RECORDS FOR THE TASK: Begin

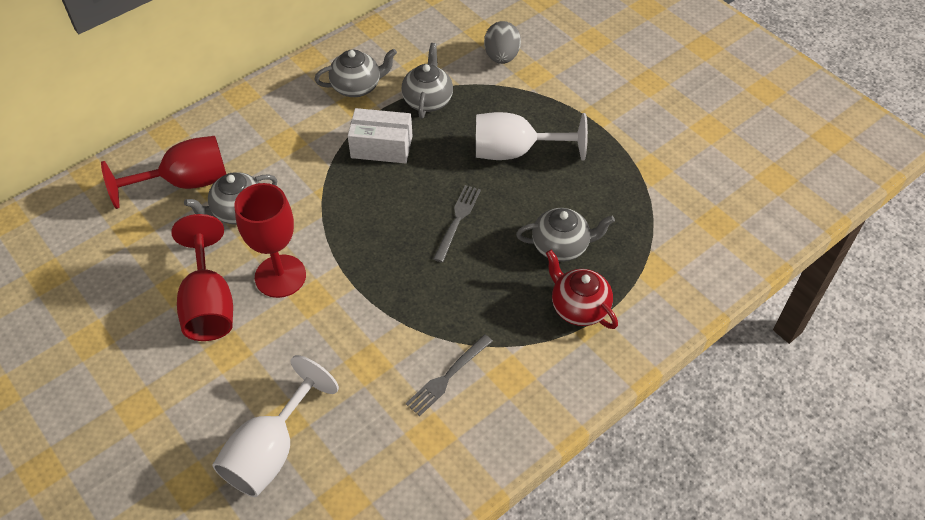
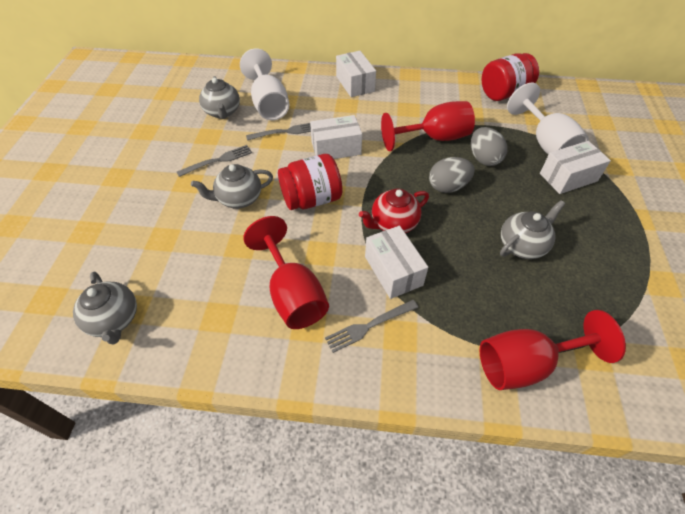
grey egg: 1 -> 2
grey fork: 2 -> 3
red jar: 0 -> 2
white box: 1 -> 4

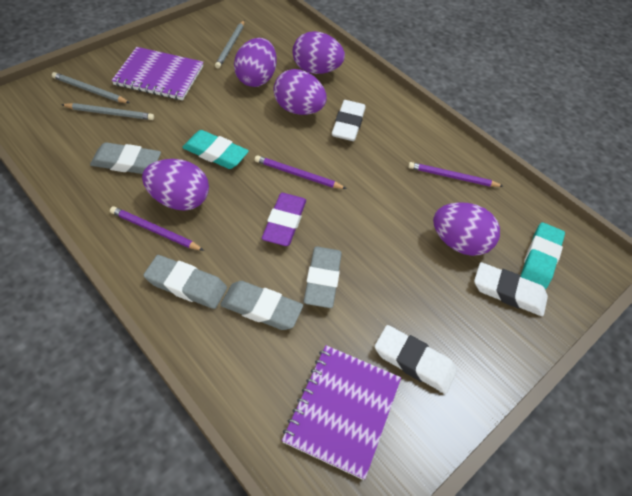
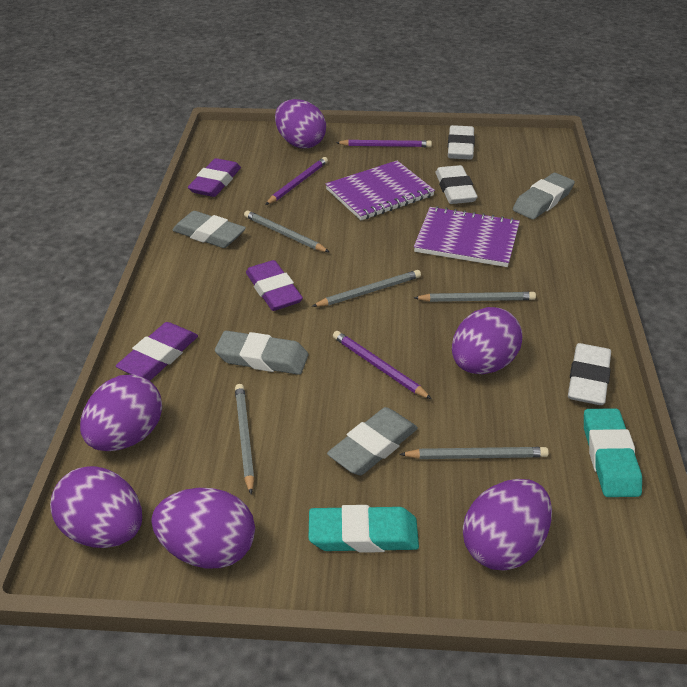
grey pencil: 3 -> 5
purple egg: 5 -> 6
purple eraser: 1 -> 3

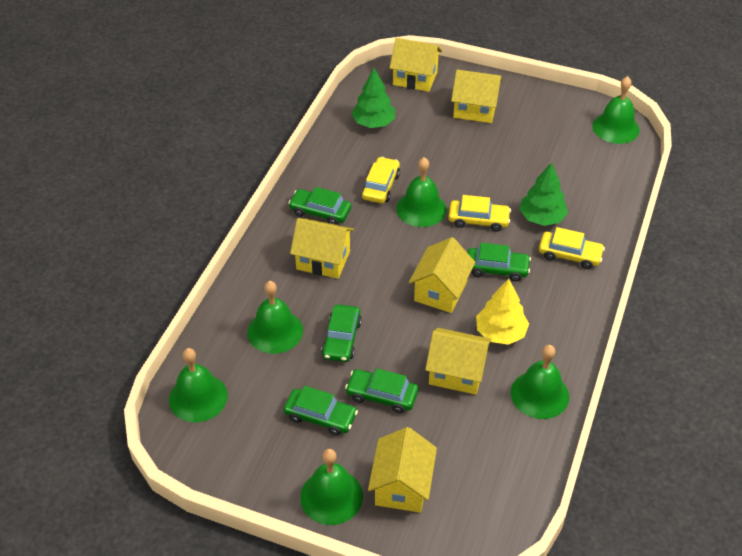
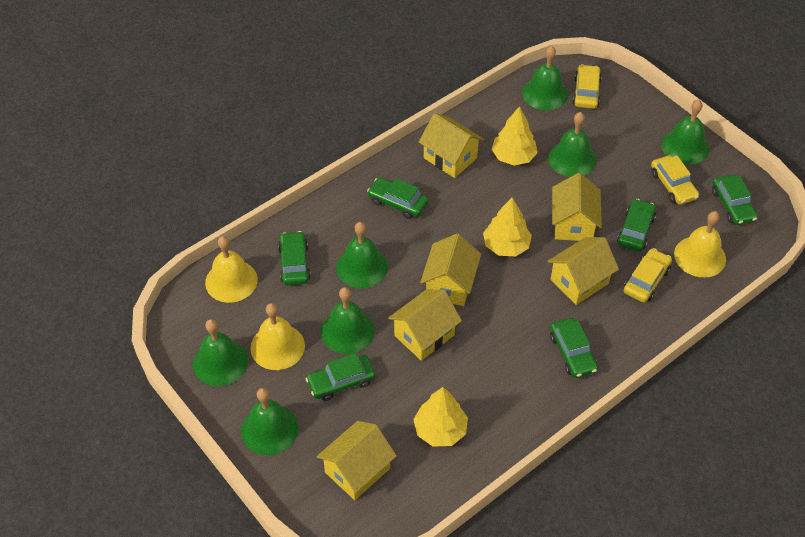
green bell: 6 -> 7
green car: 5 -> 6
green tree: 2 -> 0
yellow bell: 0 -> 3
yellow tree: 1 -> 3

RECORDS FOR THE TASK: End

- [YOUR GOAL] Repeat the data exactly in full, omitting its pictures.

- [TASK RESPONSE]
grey egg: 1 -> 2
grey fork: 2 -> 3
red jar: 0 -> 2
white box: 1 -> 4

grey pencil: 3 -> 5
purple egg: 5 -> 6
purple eraser: 1 -> 3

green bell: 6 -> 7
green car: 5 -> 6
green tree: 2 -> 0
yellow bell: 0 -> 3
yellow tree: 1 -> 3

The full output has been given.